## Scene edit records
Content starts
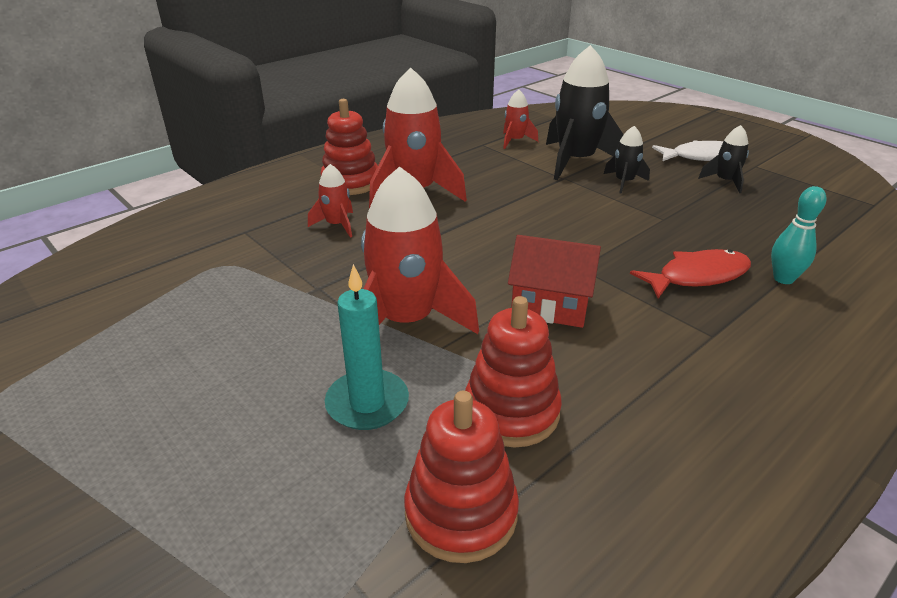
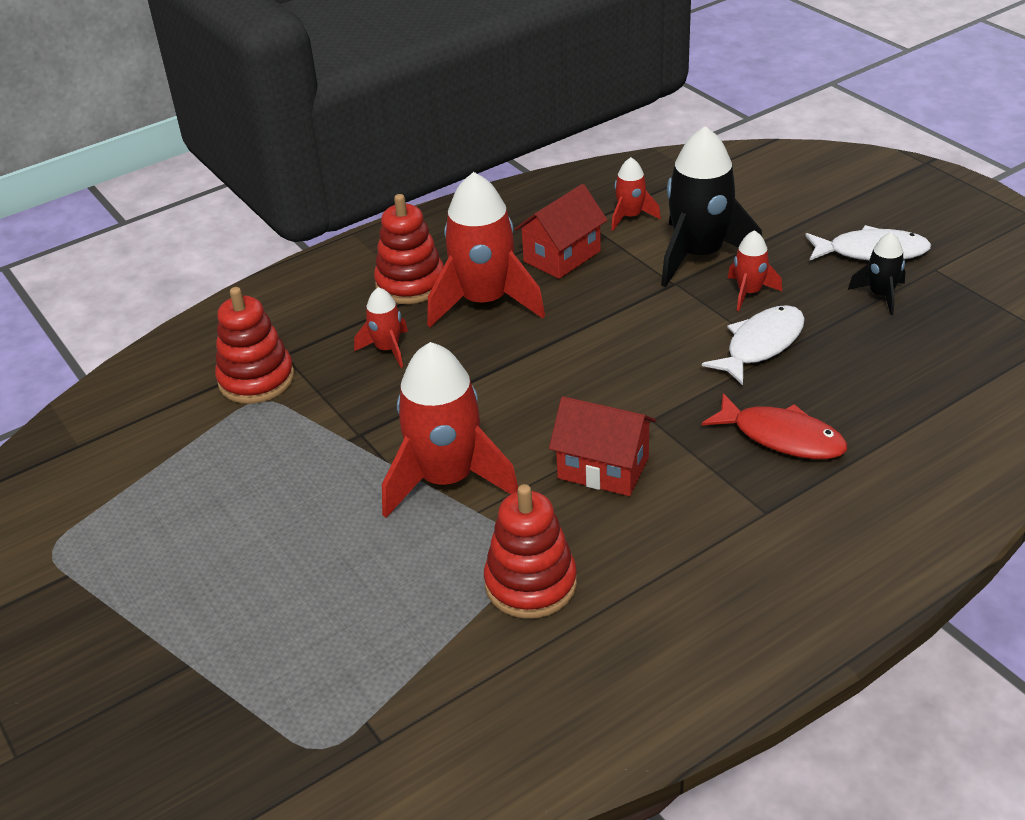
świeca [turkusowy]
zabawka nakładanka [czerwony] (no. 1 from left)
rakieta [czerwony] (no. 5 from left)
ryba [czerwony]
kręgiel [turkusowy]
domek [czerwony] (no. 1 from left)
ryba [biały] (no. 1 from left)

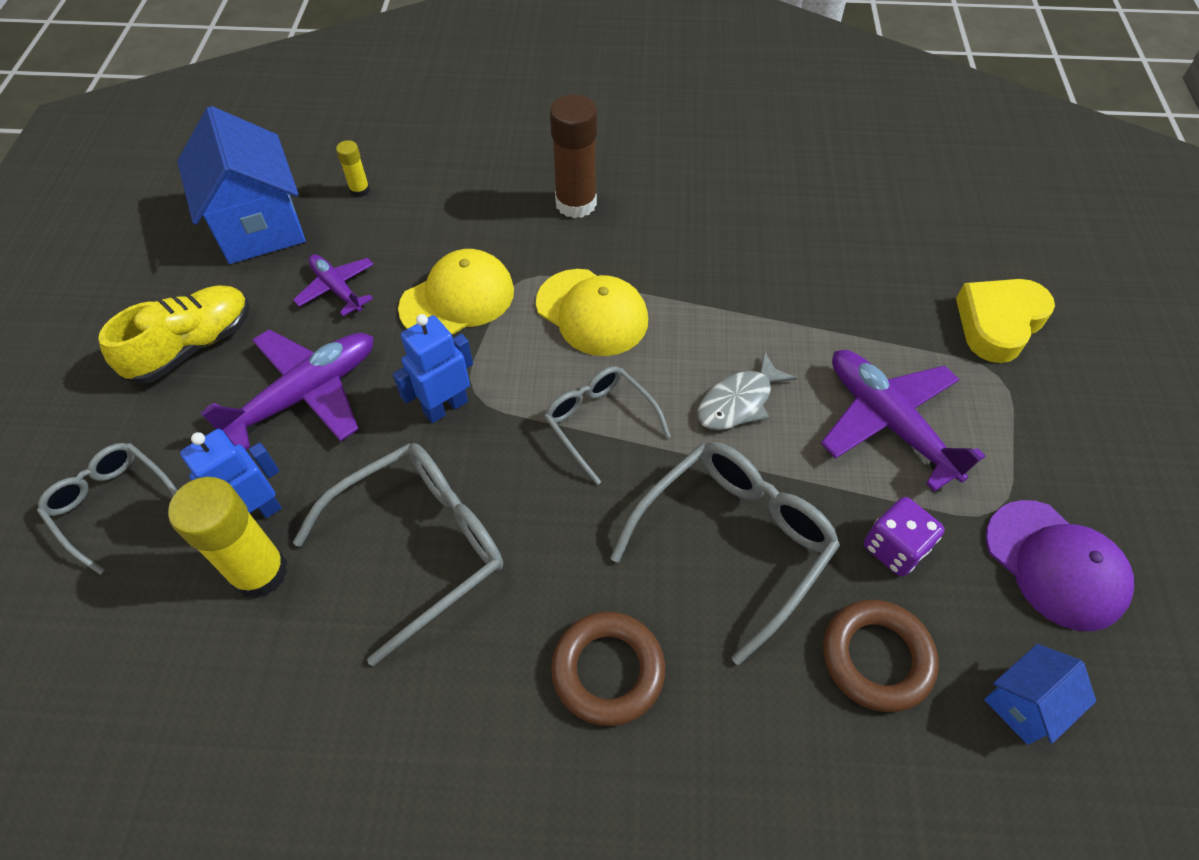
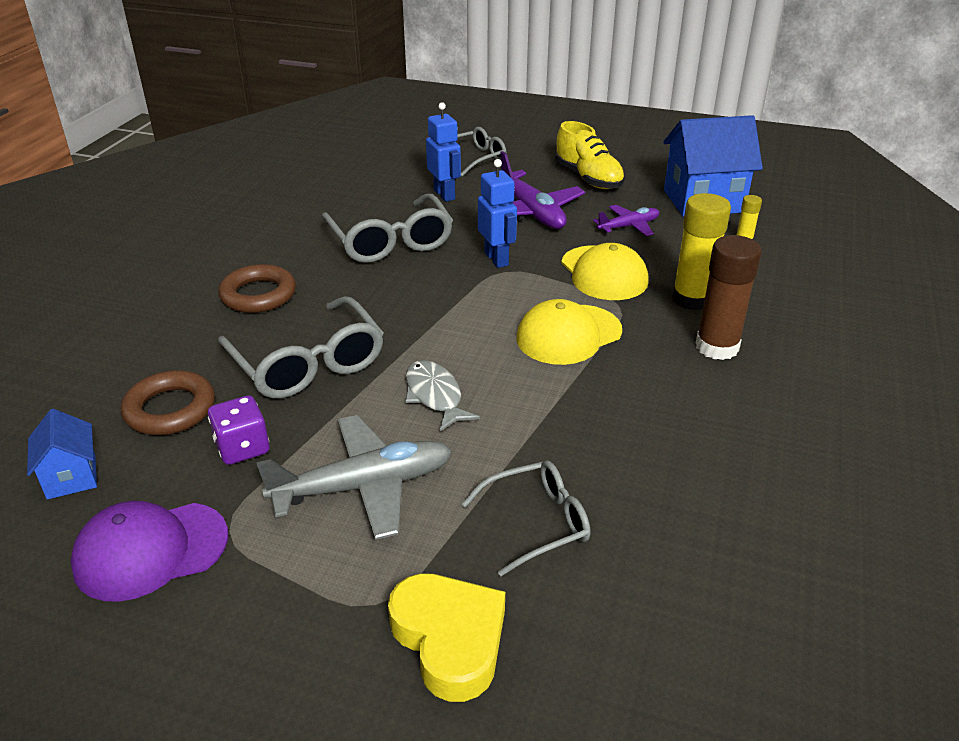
klej w sztyfcie [żółty] (no. 1 from left)
okulary [szary] (no. 4 from left)
samolot [szary]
Content ends
## What the exercise asks
Without any pictures, retype the records above exactly.

## Solution
świeca [turkusowy]
zabawka nakładanka [czerwony] (no. 1 from left)
rakieta [czerwony] (no. 5 from left)
ryba [czerwony]
kręgiel [turkusowy]
domek [czerwony] (no. 1 from left)
ryba [biały] (no. 1 from left)

klej w sztyfcie [żółty] (no. 1 from left)
okulary [szary] (no. 4 from left)
samolot [szary]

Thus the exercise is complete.